WRITTEN TASK |
The records below are made of lines; count those holding the word "camera" and give the number only.

(Records from a data source)
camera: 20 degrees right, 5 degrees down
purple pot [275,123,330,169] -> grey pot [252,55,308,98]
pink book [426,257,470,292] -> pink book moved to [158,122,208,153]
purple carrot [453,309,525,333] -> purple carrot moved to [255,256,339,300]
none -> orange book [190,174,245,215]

==

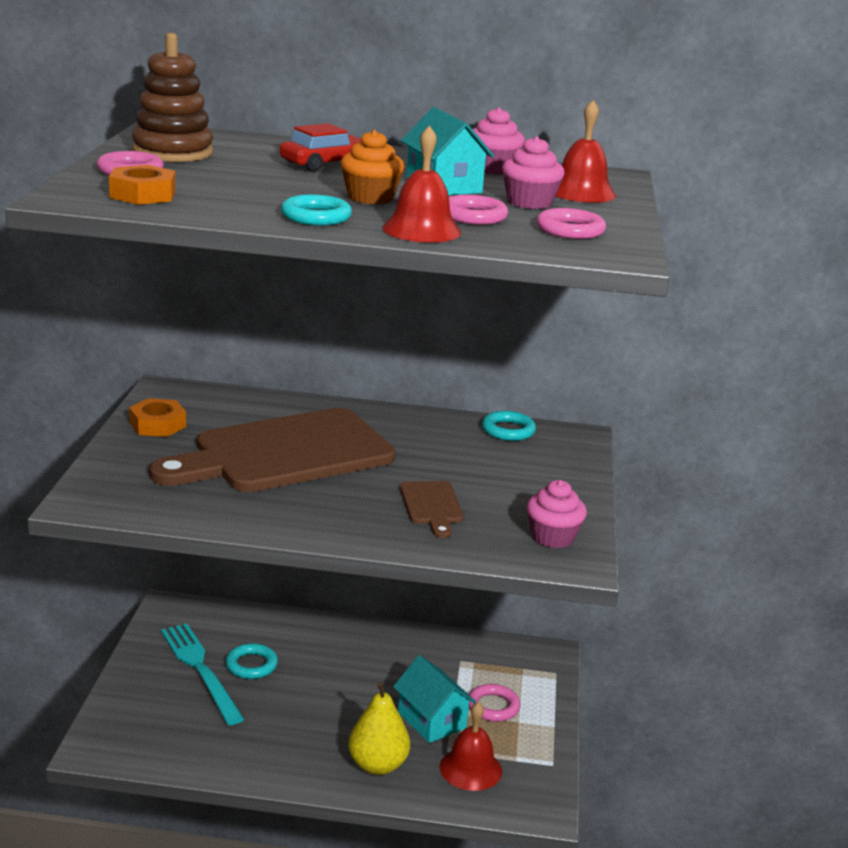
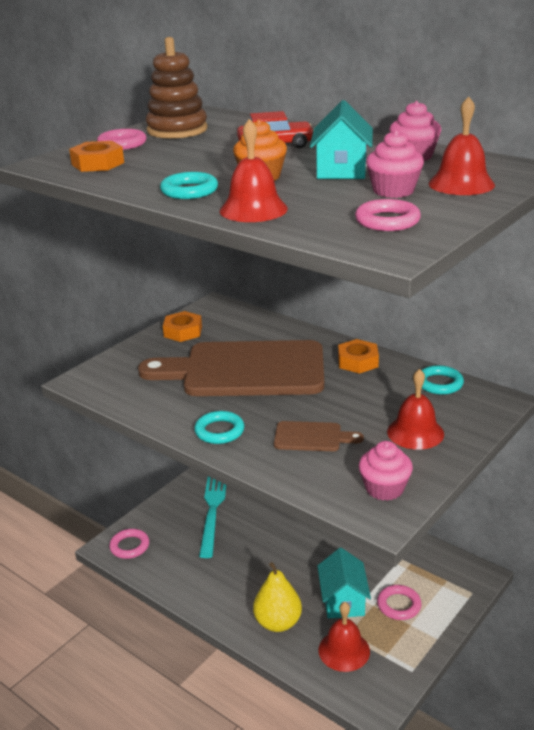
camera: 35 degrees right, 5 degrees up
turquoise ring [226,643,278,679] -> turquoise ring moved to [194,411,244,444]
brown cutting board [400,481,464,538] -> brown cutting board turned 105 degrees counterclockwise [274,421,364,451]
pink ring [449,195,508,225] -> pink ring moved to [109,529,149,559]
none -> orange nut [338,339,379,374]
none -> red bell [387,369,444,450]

TASK RESPONSE |
2